> [Assignment]:
Within the entries below, the lines from the one with "KEYS2 pin K1: D19 -> RX0" through the one with "LED1 pin SIG: D26 -> VP" are to be set down exactly, both ends kept.

> [Supplied records]:

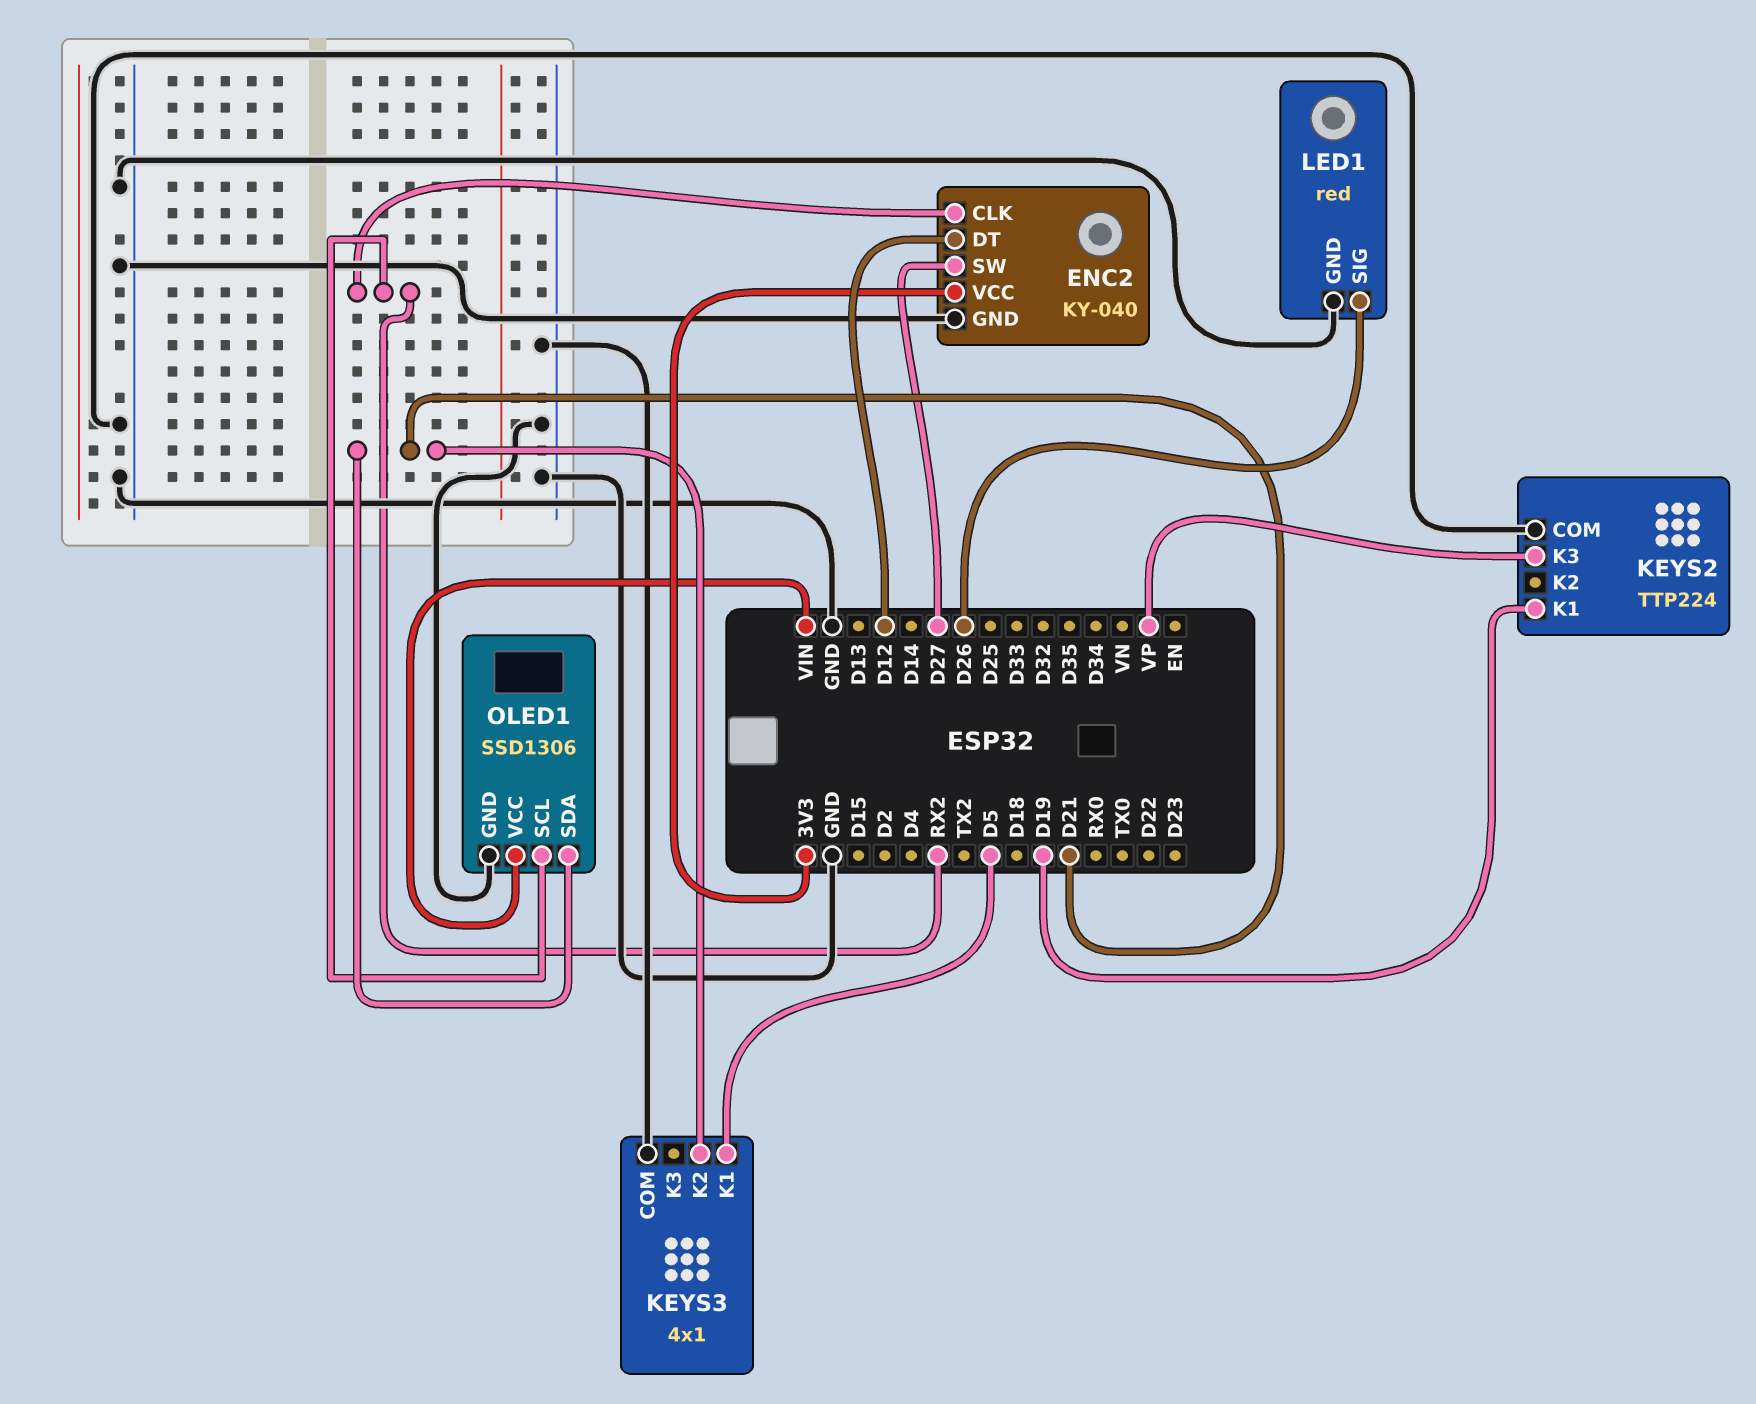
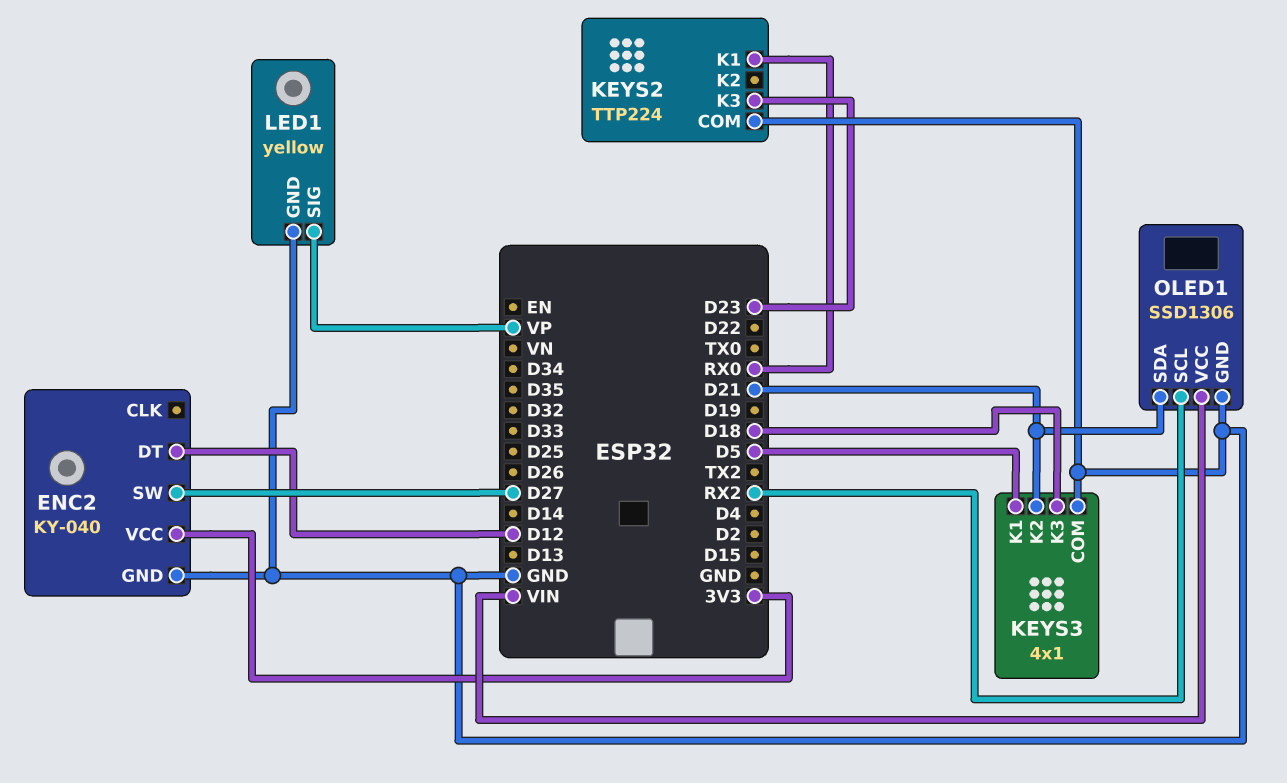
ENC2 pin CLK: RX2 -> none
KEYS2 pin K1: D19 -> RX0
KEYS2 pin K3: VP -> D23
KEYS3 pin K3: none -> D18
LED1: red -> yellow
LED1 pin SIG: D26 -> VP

---

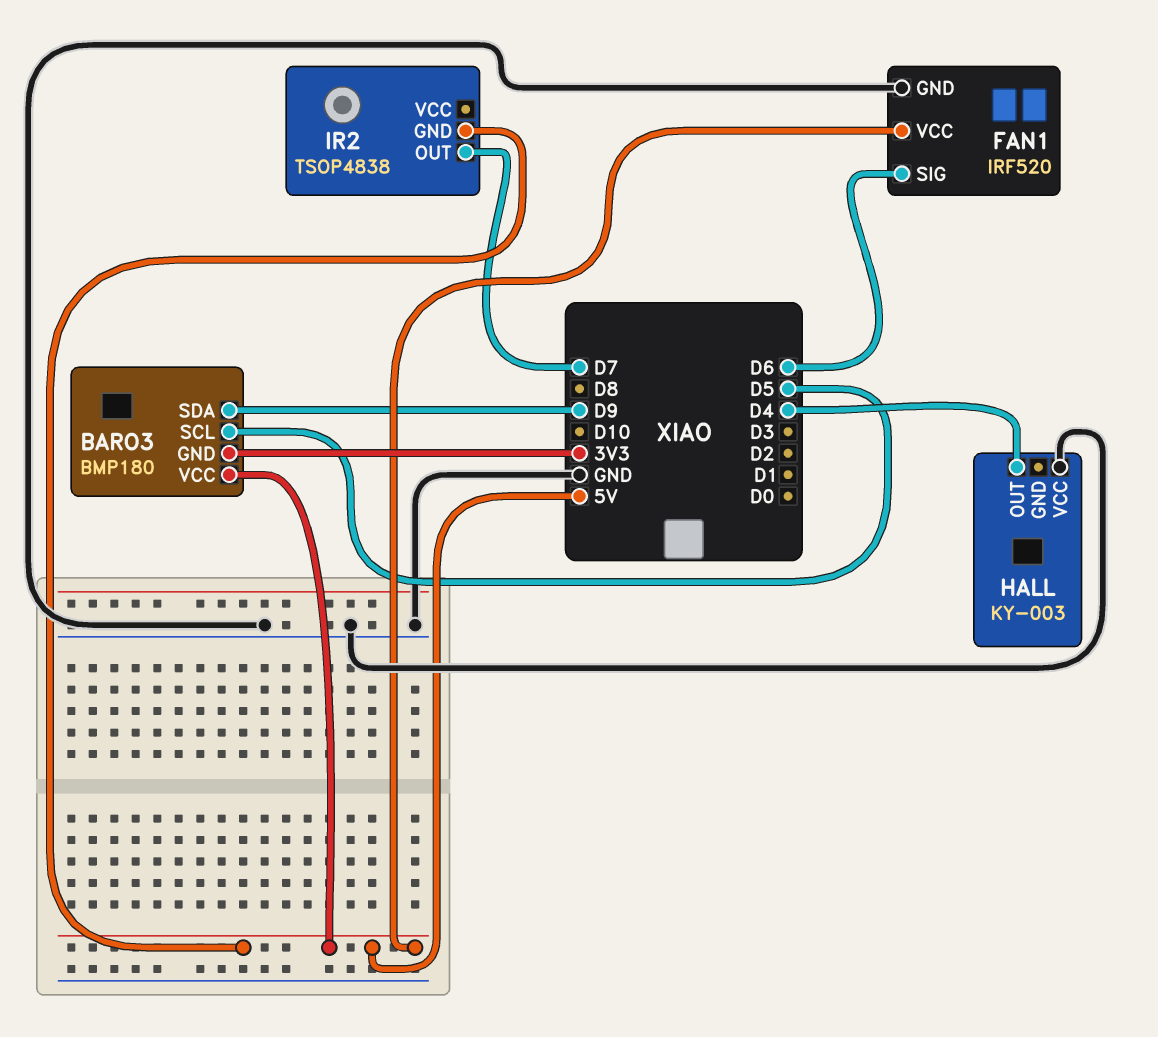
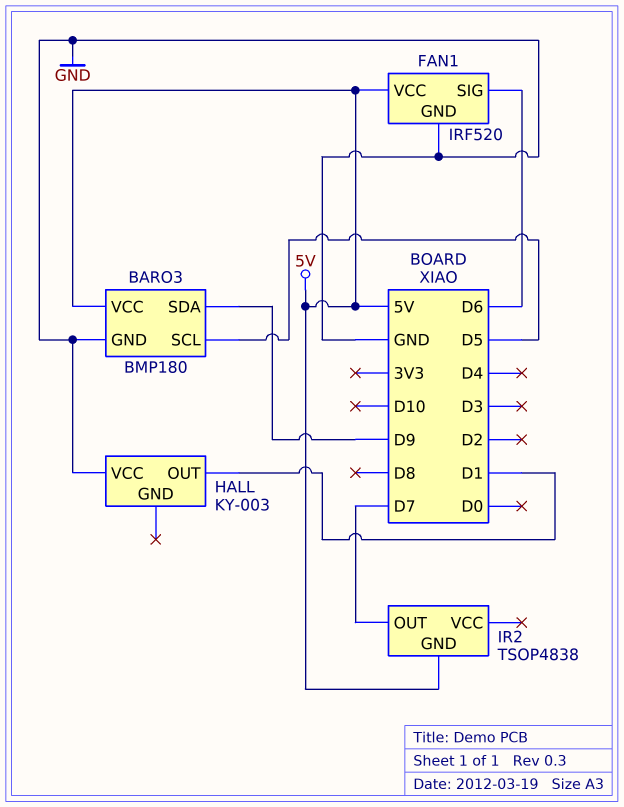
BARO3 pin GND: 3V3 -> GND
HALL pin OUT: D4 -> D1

> [Expected output]:
KEYS2 pin K1: D19 -> RX0
KEYS2 pin K3: VP -> D23
KEYS3 pin K3: none -> D18
LED1: red -> yellow
LED1 pin SIG: D26 -> VP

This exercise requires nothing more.